Task statement = From the line containing "(301, 306) = (493, 205): white" to the end of the entries, return every line exactly, both ends included, and add nothing.

Before-and-after object lists =
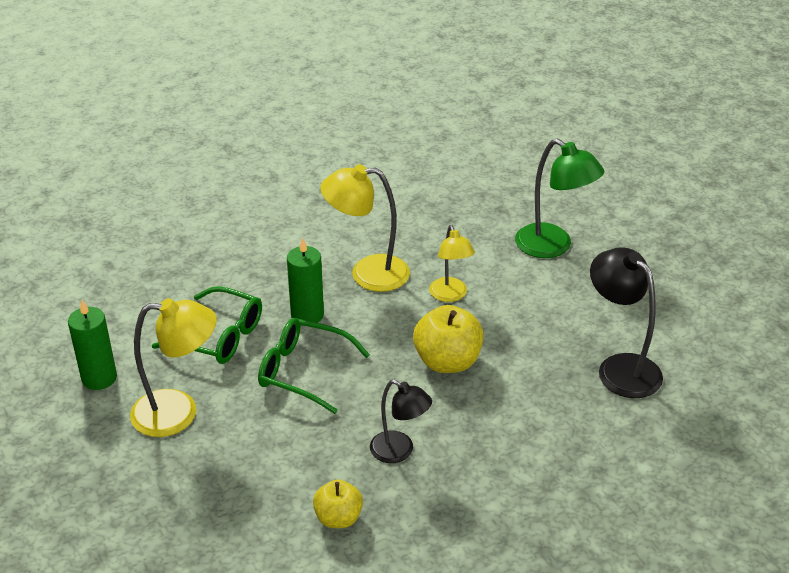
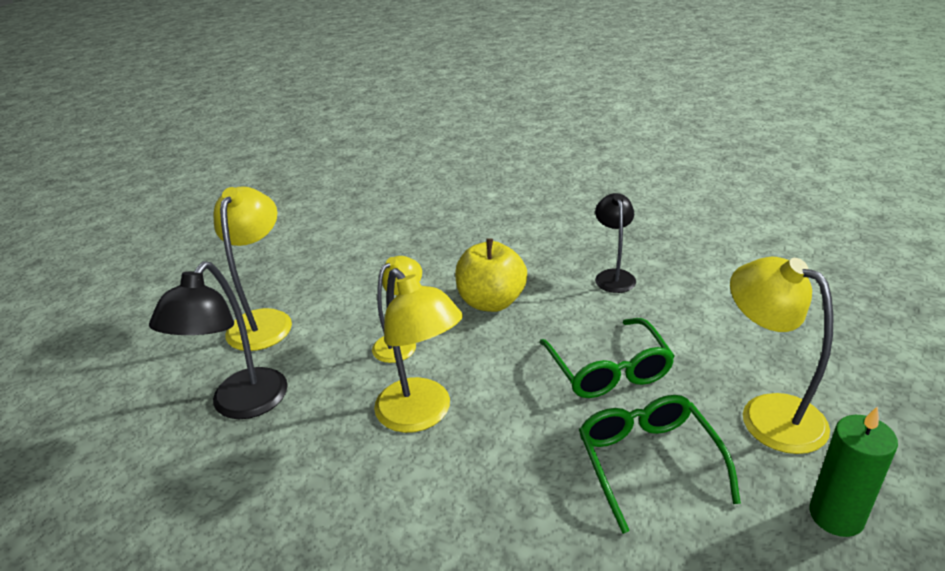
camera: 125 degrees left, 5 degrees down
(307, 315) = (535, 417): green candle -> none
(338, 518) = (706, 269): yellow apple -> none
(553, 247) = (264, 321): green lamp -> yellow lamp
(620, 367) = (404, 232): black lamp -> black lamp (241, 405)

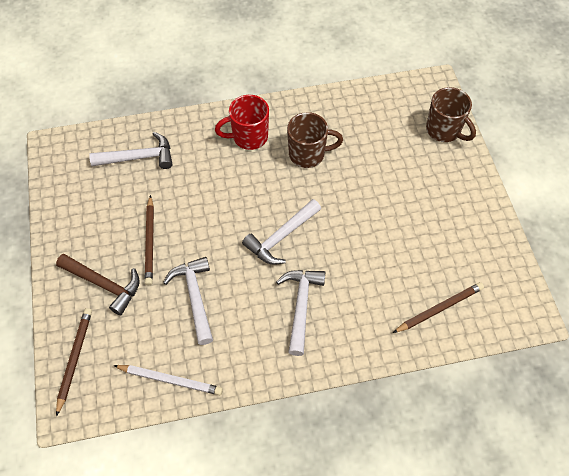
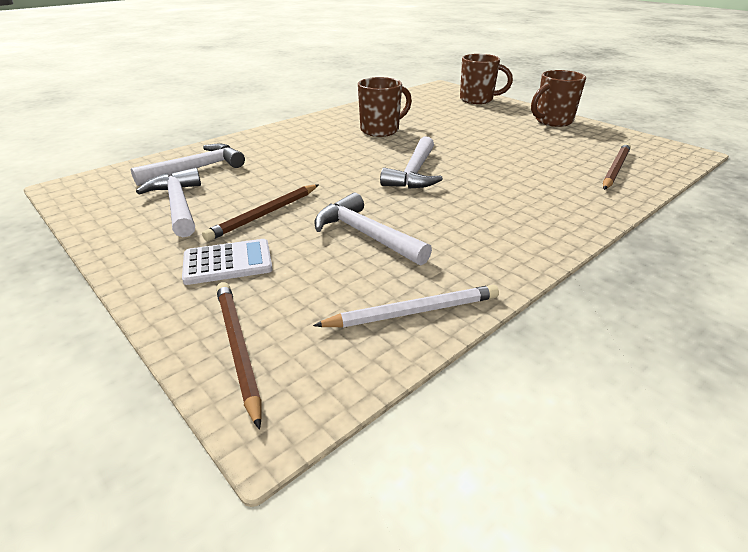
camera: 30 degrees left, 25 degrees down
(104, 284) = (228, 263): brown hammer -> white calculator
(150, 242) = (264, 214): brown pencil -> brown pencil turned 75 degrees clockwise
(249, 137) = (312, 134): red mug -> none
(301, 306) = (493, 205): white hammer -> white hammer (178, 205)
(472, 207) = (552, 121): none -> brown mug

Exercise output =
(301, 306) = (493, 205): white hammer -> white hammer (178, 205)
(472, 207) = (552, 121): none -> brown mug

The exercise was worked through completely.